◆ WORK INSTRUCTION ◆
Scan the entries for "pink". Every line that holds it is to be copied.

◆ DATASET RECORDS ◆
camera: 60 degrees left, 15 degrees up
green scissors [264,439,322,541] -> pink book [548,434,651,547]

--

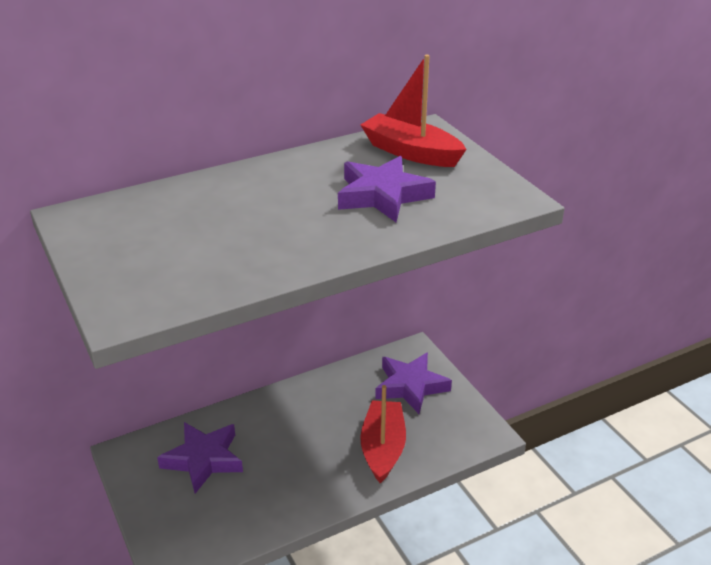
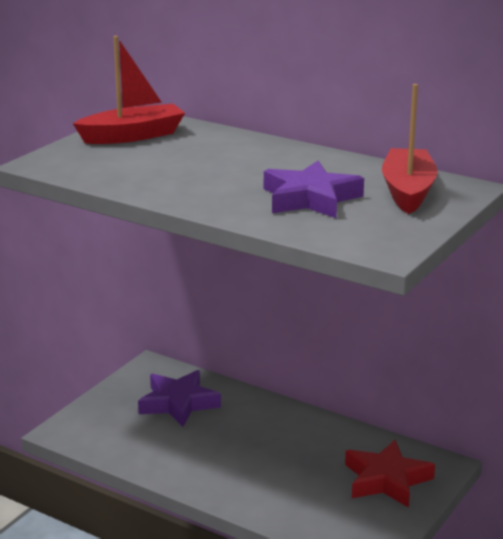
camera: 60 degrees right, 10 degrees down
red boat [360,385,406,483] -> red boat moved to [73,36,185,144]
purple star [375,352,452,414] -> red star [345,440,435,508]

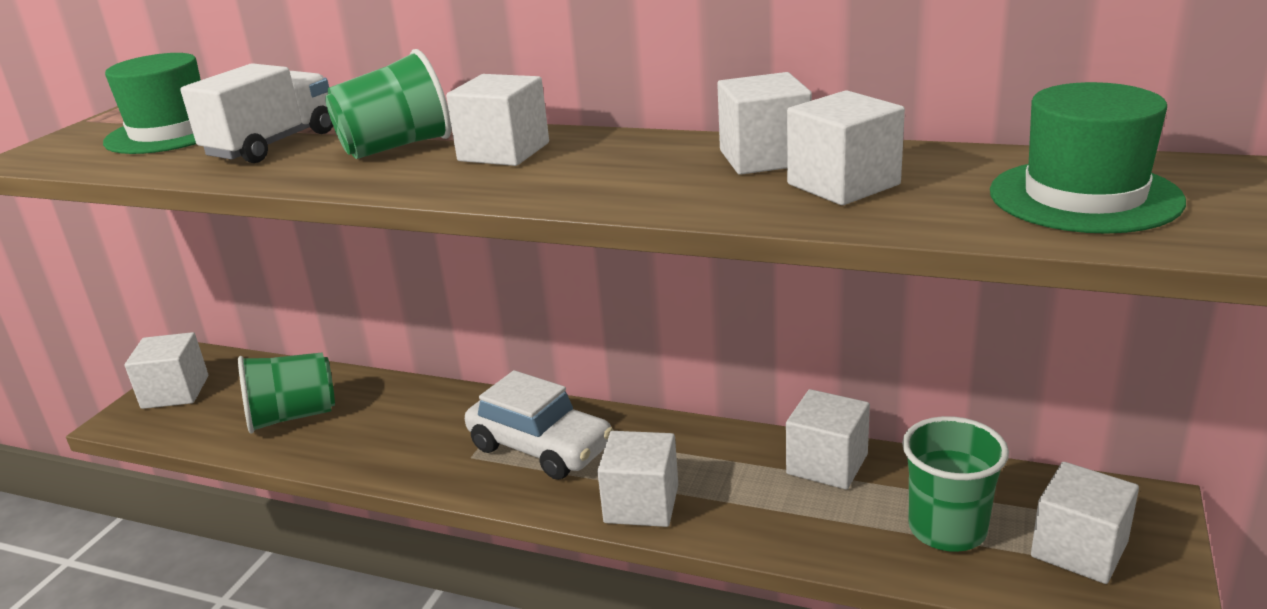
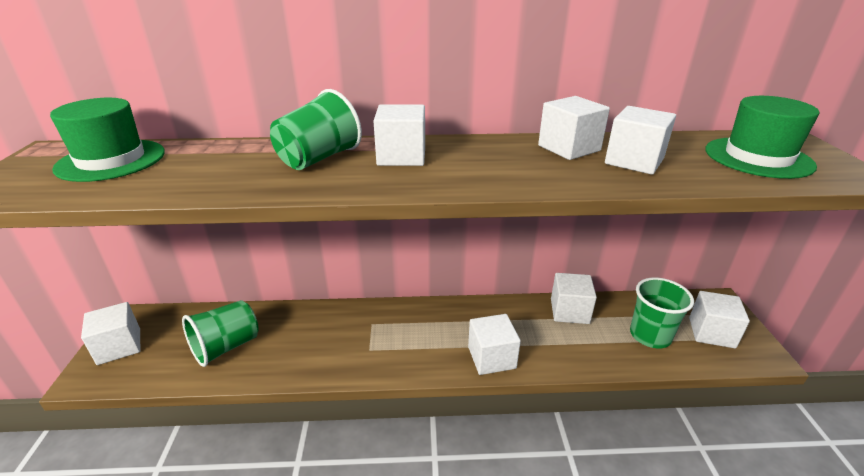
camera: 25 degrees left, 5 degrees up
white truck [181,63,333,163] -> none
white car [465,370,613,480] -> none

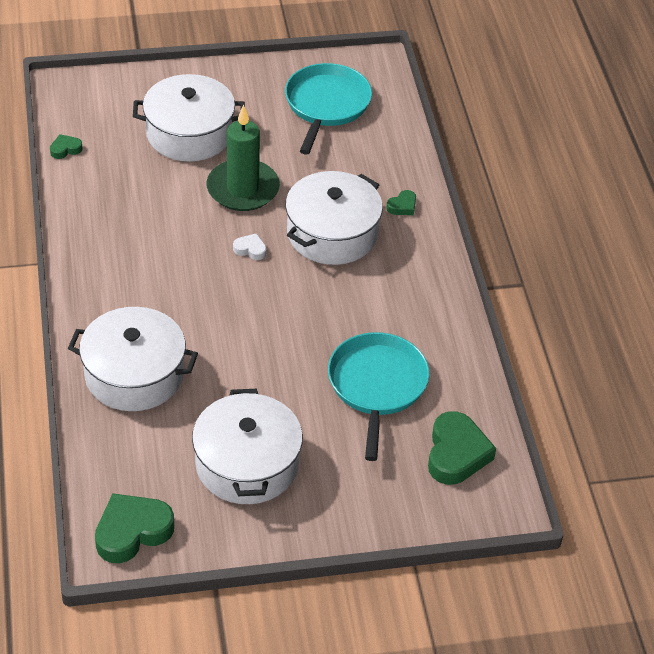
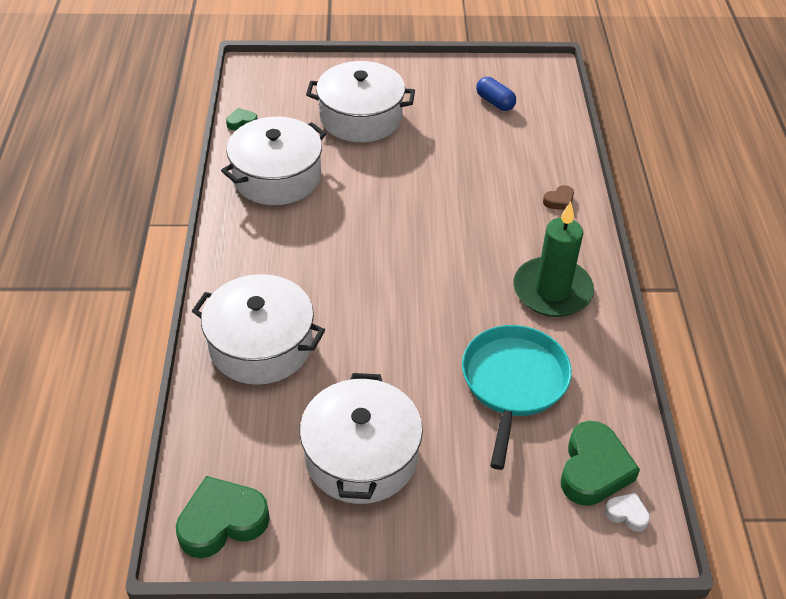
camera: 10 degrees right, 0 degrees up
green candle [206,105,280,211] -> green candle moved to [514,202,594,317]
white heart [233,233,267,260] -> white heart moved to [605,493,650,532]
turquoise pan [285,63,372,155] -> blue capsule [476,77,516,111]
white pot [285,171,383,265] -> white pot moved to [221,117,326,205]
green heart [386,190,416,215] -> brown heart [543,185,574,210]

...

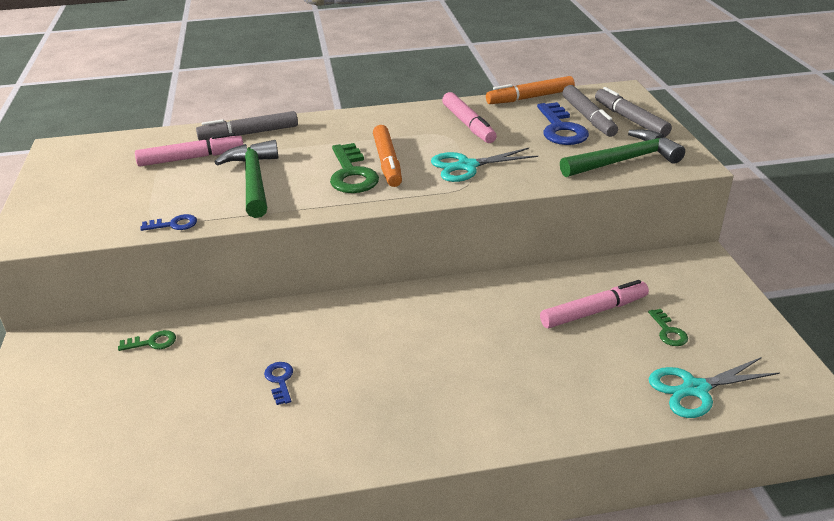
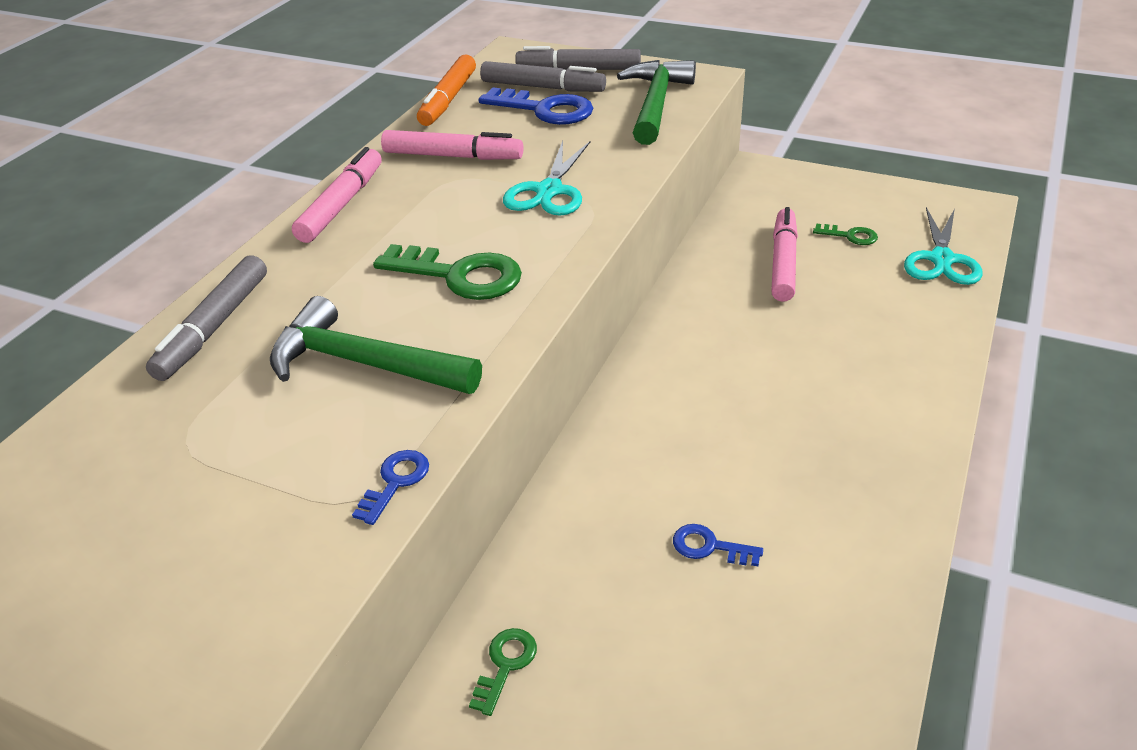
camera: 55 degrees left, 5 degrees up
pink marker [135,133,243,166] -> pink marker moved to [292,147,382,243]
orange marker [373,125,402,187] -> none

◆ REPLY ◆
green scissors [264,439,322,541] -> pink book [548,434,651,547]
pink marker [135,133,243,166] -> pink marker moved to [292,147,382,243]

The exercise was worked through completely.